== Segment start ==

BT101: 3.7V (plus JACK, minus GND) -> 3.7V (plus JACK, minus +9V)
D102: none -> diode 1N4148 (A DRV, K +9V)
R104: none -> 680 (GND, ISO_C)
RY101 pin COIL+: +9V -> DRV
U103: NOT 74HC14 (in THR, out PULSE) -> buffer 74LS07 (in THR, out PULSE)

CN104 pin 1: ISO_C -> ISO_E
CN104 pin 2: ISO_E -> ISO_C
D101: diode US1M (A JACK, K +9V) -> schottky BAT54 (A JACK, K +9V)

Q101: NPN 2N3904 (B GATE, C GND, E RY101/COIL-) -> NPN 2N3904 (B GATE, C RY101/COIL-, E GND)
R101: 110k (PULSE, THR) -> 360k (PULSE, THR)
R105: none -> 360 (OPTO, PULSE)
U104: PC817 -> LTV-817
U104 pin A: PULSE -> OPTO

== Segment end ==

- **WORK REQUEST**: Hand back the whole listing, exactly as it is.

- **SOLUTION**:
BT101: 3.7V (plus JACK, minus GND) -> 3.7V (plus JACK, minus +9V)
D102: none -> diode 1N4148 (A DRV, K +9V)
R104: none -> 680 (GND, ISO_C)
RY101 pin COIL+: +9V -> DRV
U103: NOT 74HC14 (in THR, out PULSE) -> buffer 74LS07 (in THR, out PULSE)

CN104 pin 1: ISO_C -> ISO_E
CN104 pin 2: ISO_E -> ISO_C
D101: diode US1M (A JACK, K +9V) -> schottky BAT54 (A JACK, K +9V)

Q101: NPN 2N3904 (B GATE, C GND, E RY101/COIL-) -> NPN 2N3904 (B GATE, C RY101/COIL-, E GND)
R101: 110k (PULSE, THR) -> 360k (PULSE, THR)
R105: none -> 360 (OPTO, PULSE)
U104: PC817 -> LTV-817
U104 pin A: PULSE -> OPTO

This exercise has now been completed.